Content revision data

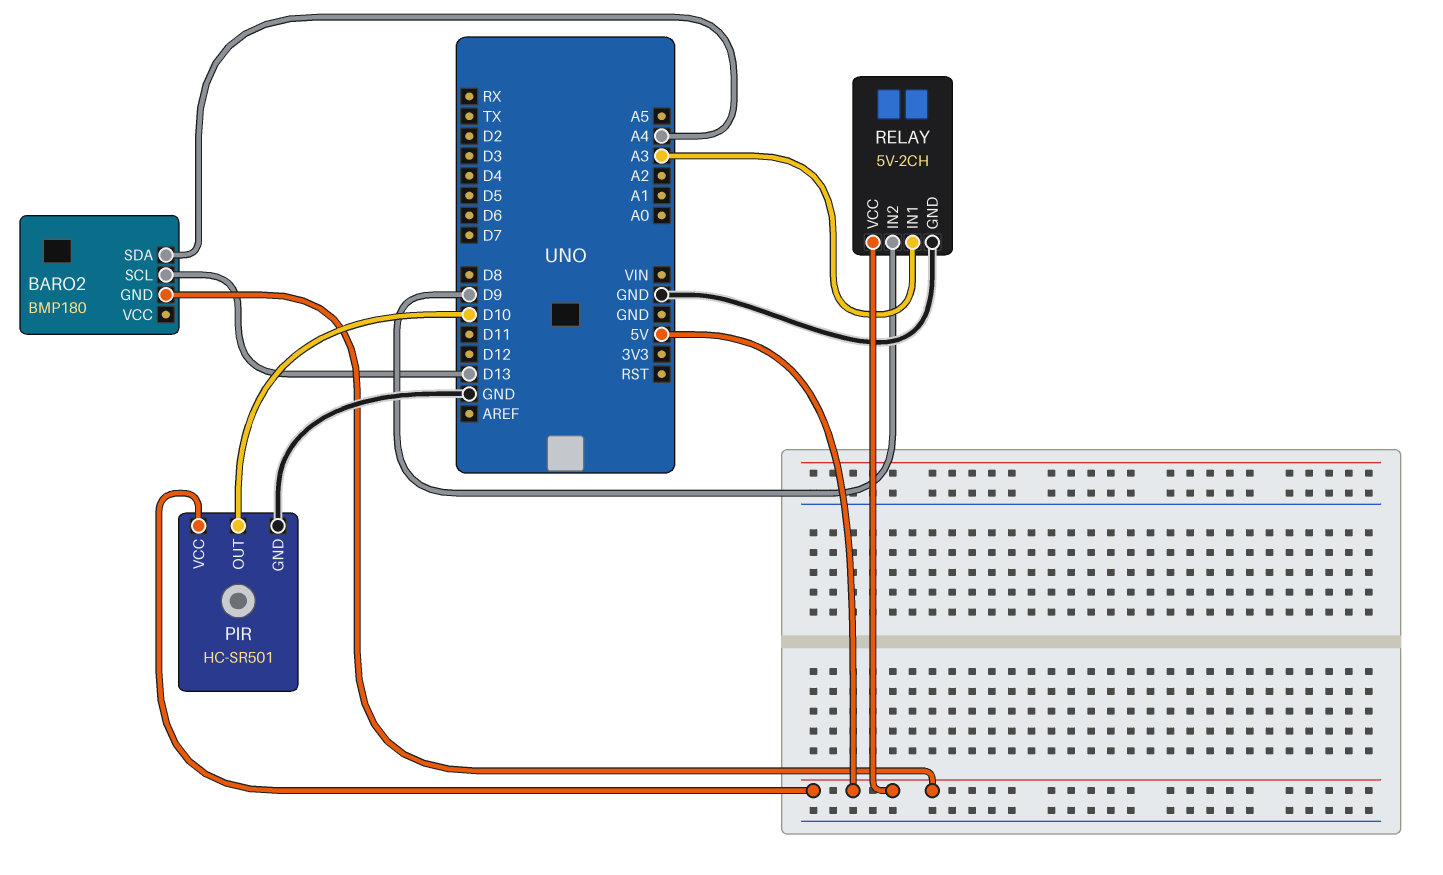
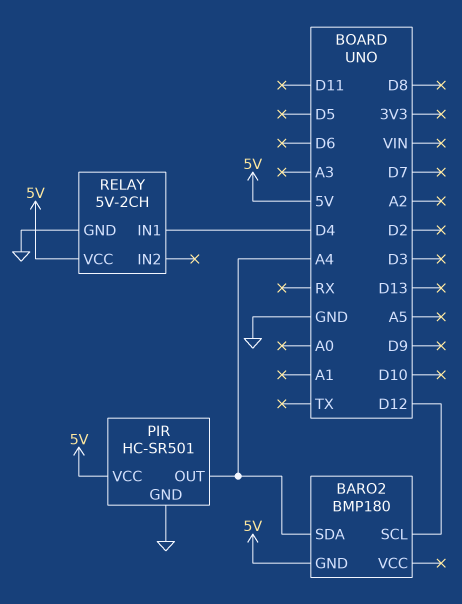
BARO2 pin SCL: D13 -> D12
PIR pin OUT: D10 -> A4
RELAY pin IN1: A3 -> D4
RELAY pin IN2: D9 -> none

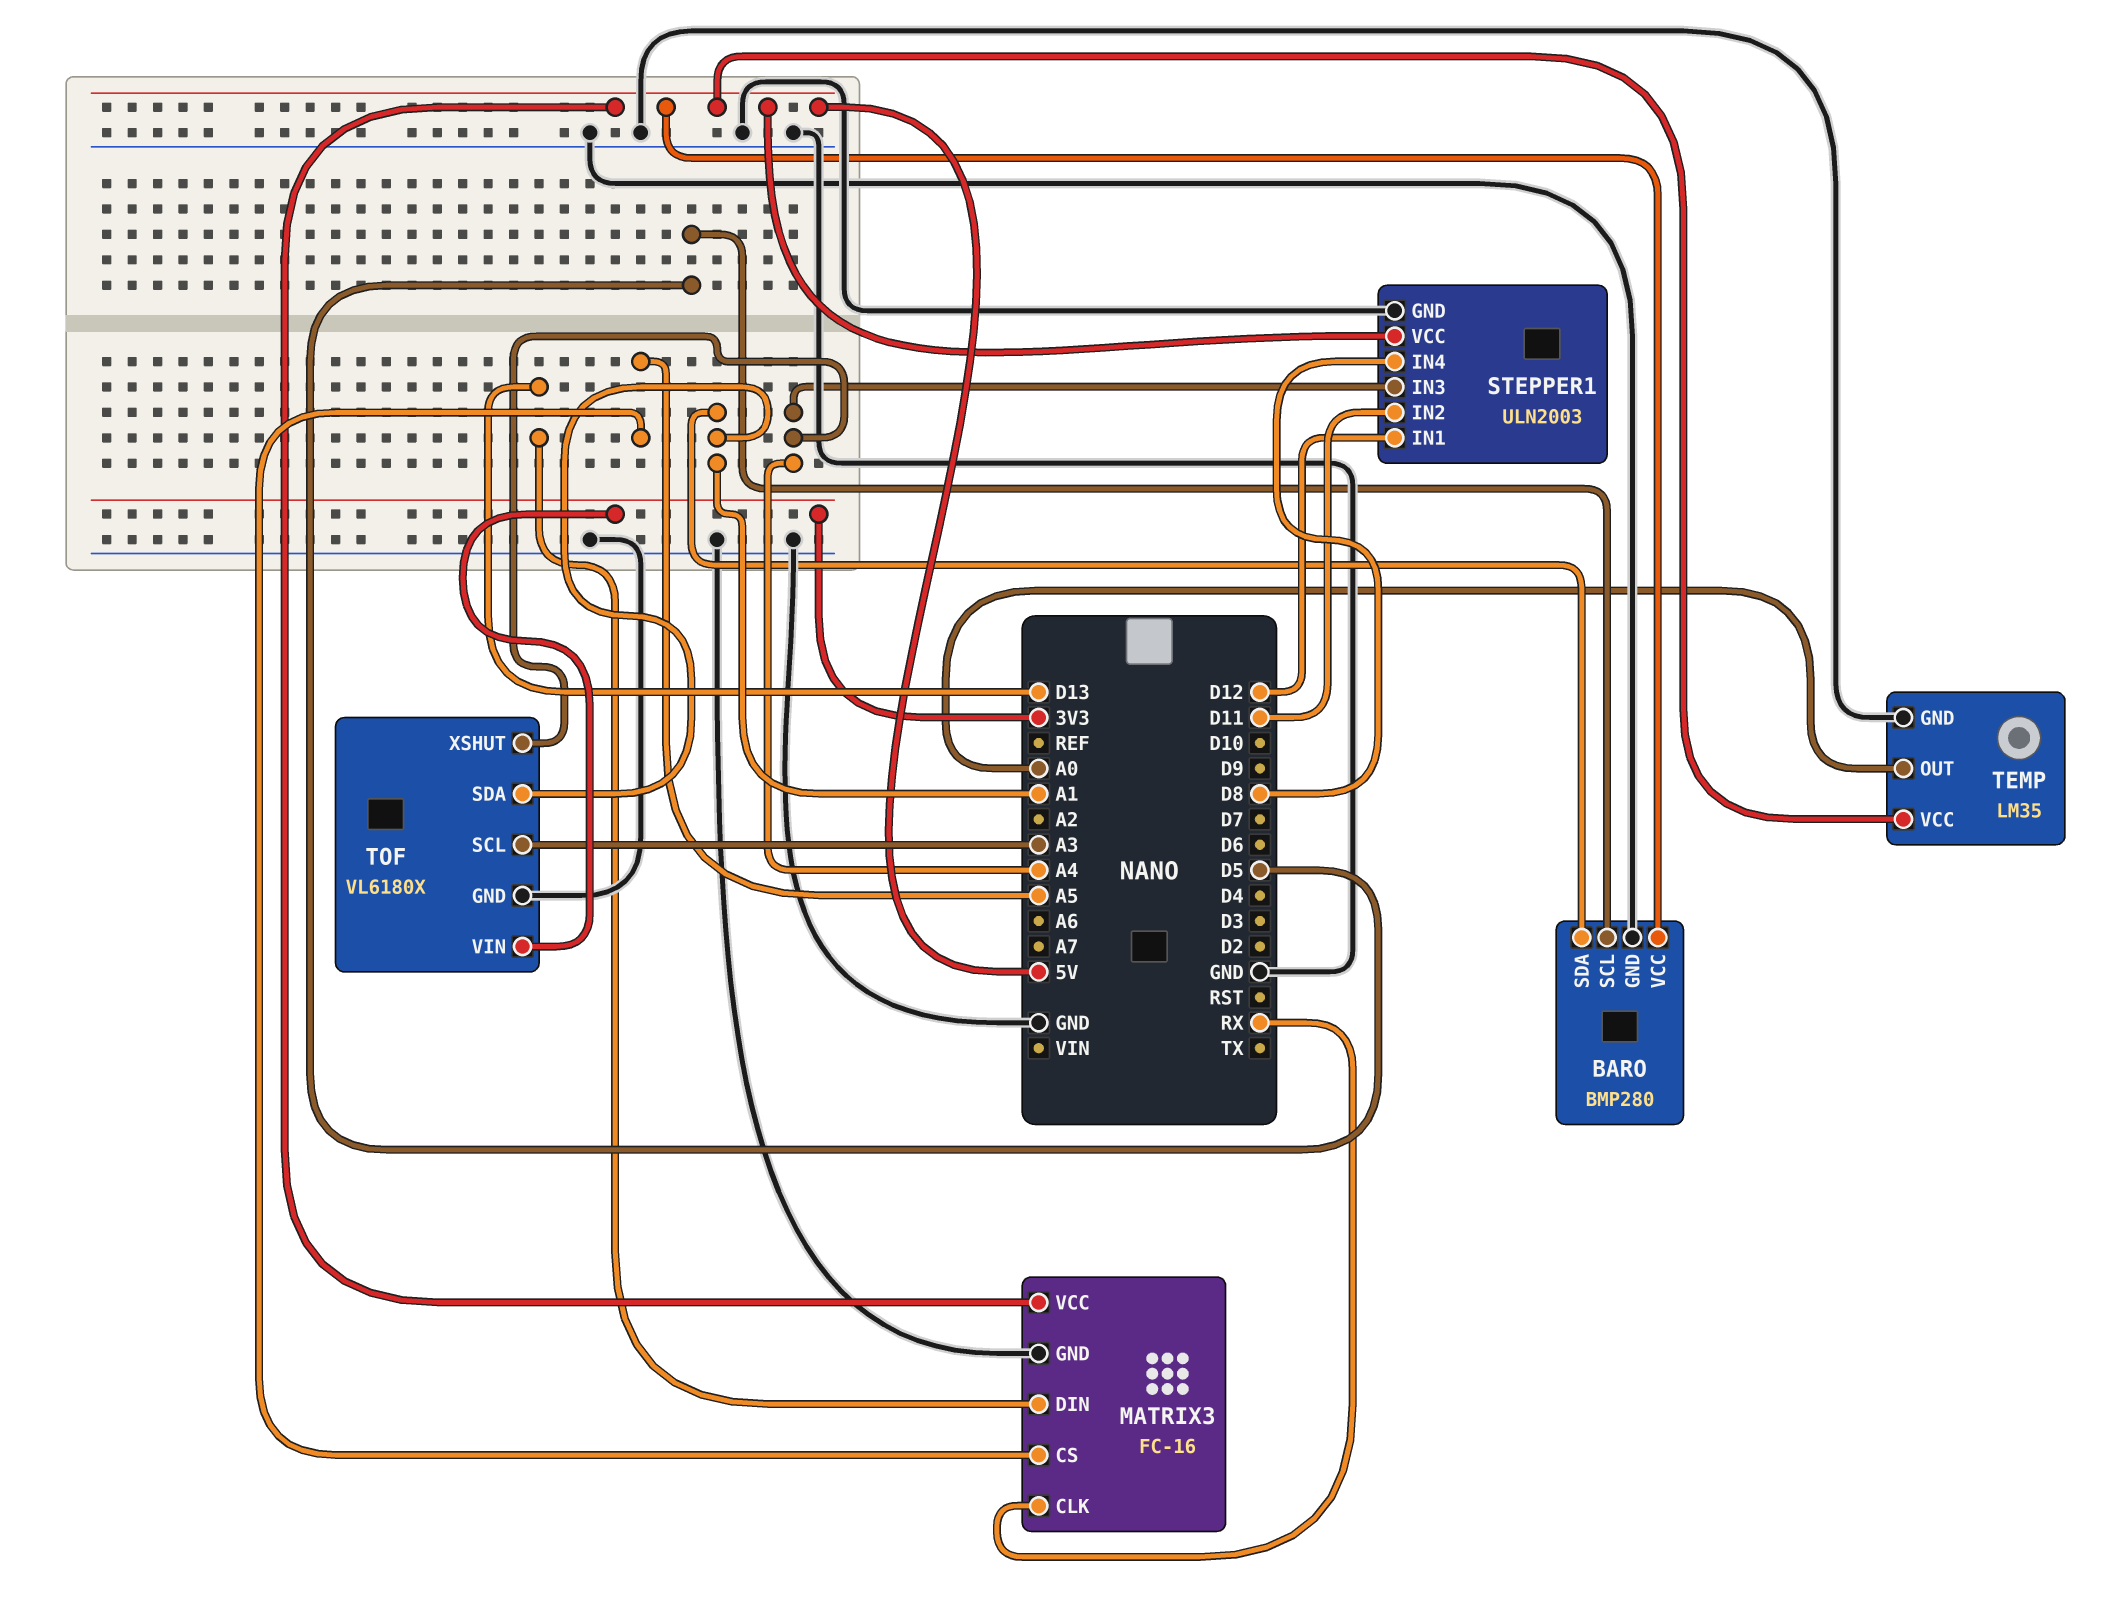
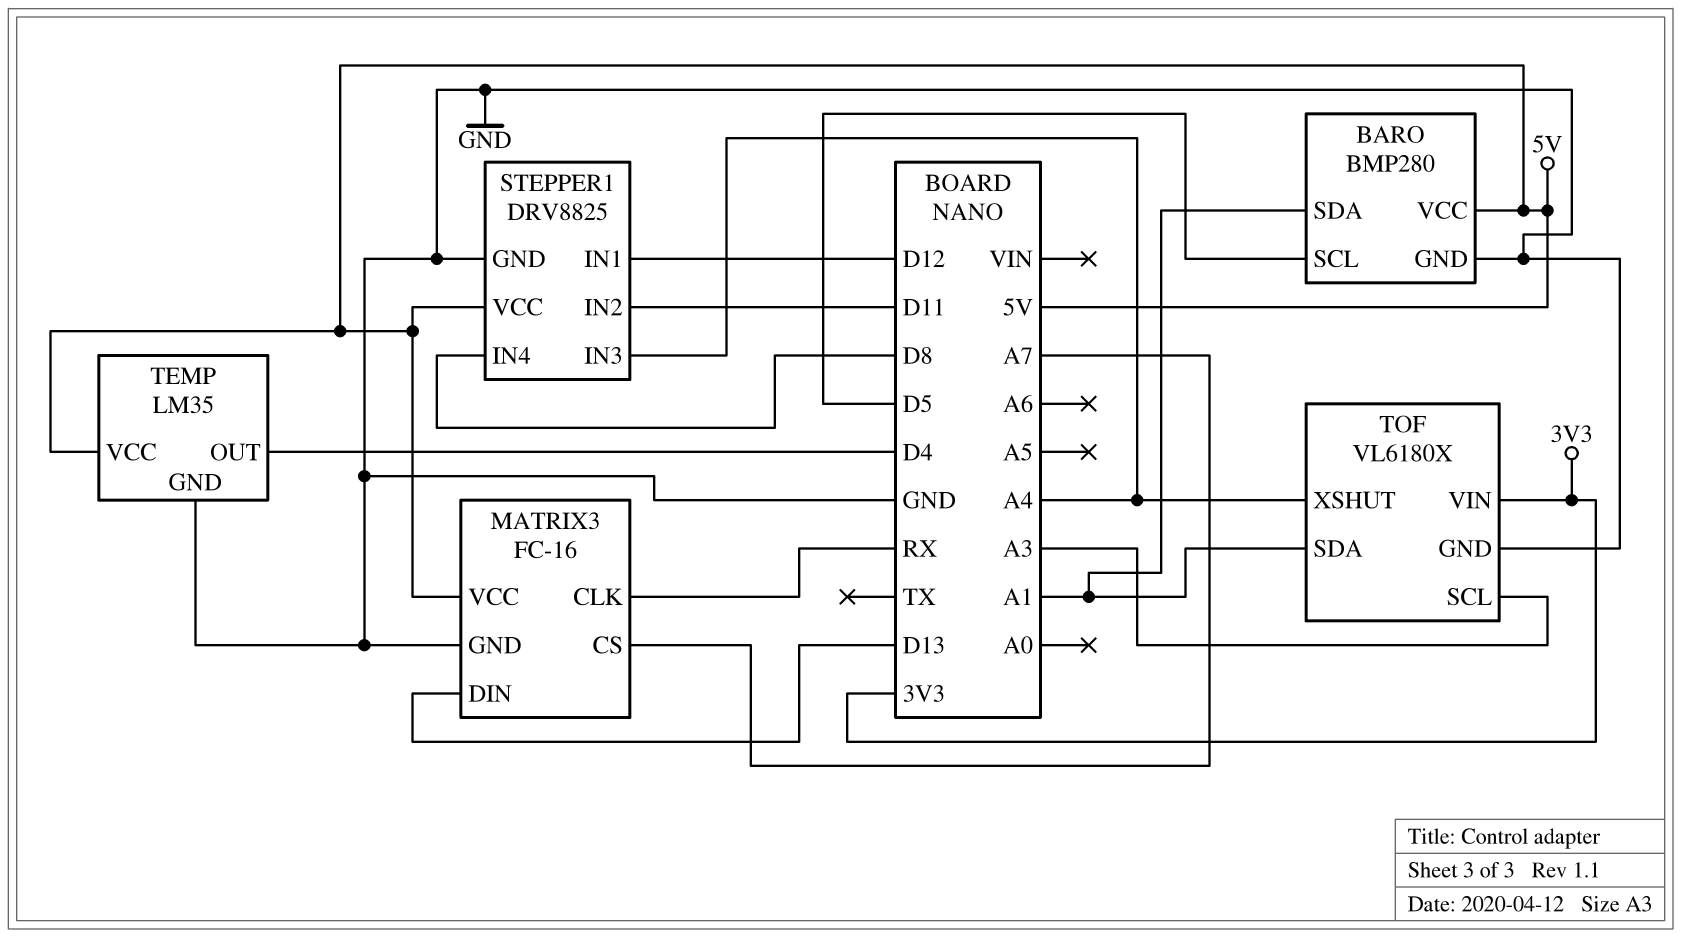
MATRIX3 pin CS: A5 -> A7
STEPPER1: ULN2003 -> DRV8825
TEMP pin OUT: A0 -> D4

** Your task **
Retype all entries above verbatim; no pictures belong in the copy.

** Response area **
BARO2 pin SCL: D13 -> D12
PIR pin OUT: D10 -> A4
RELAY pin IN1: A3 -> D4
RELAY pin IN2: D9 -> none

MATRIX3 pin CS: A5 -> A7
STEPPER1: ULN2003 -> DRV8825
TEMP pin OUT: A0 -> D4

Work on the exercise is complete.